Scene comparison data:
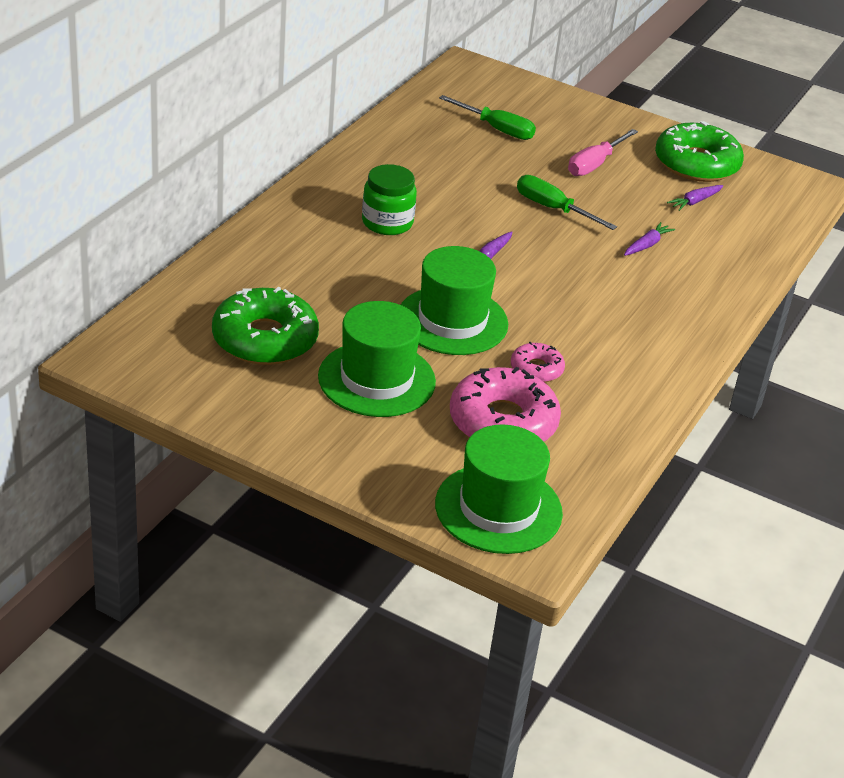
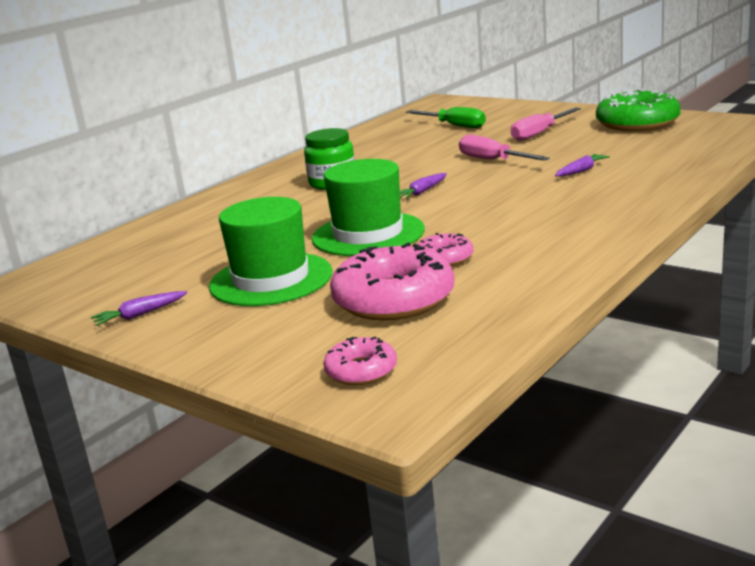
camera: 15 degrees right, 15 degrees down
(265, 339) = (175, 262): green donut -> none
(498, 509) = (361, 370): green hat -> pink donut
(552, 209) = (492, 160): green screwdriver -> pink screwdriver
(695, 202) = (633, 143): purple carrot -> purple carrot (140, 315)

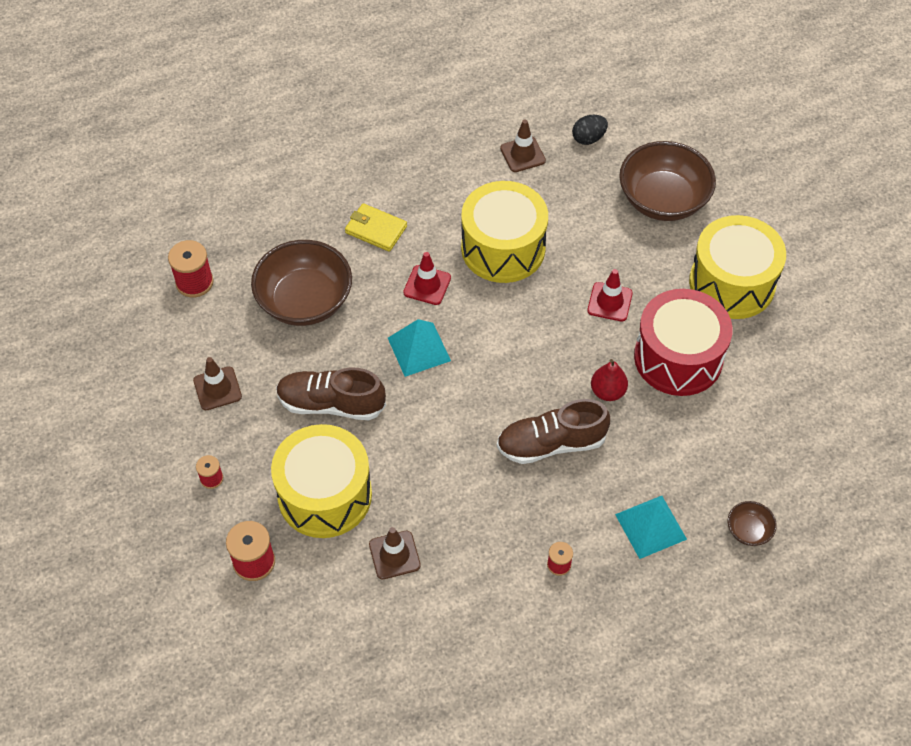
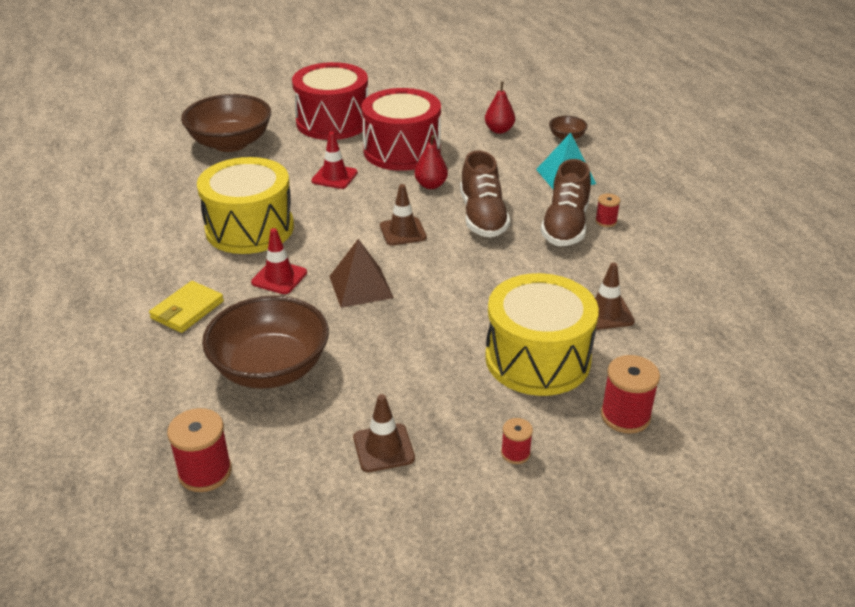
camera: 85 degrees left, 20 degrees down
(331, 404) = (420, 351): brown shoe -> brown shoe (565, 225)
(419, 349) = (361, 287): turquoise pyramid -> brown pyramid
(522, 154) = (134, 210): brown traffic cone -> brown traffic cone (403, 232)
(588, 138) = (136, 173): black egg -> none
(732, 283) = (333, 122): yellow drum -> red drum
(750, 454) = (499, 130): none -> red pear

* PROBLEM TO SOLVE
Return every entry above word for word, and include no images.

* RESPONSE TO THE TASK
camera: 15 degrees right, 15 degrees down
(265, 339) = (175, 262): green donut -> none
(498, 509) = (361, 370): green hat -> pink donut
(552, 209) = (492, 160): green screwdriver -> pink screwdriver
(695, 202) = (633, 143): purple carrot -> purple carrot (140, 315)

camera: 85 degrees left, 20 degrees down
(331, 404) = (420, 351): brown shoe -> brown shoe (565, 225)
(419, 349) = (361, 287): turquoise pyramid -> brown pyramid
(522, 154) = (134, 210): brown traffic cone -> brown traffic cone (403, 232)
(588, 138) = (136, 173): black egg -> none
(732, 283) = (333, 122): yellow drum -> red drum
(750, 454) = (499, 130): none -> red pear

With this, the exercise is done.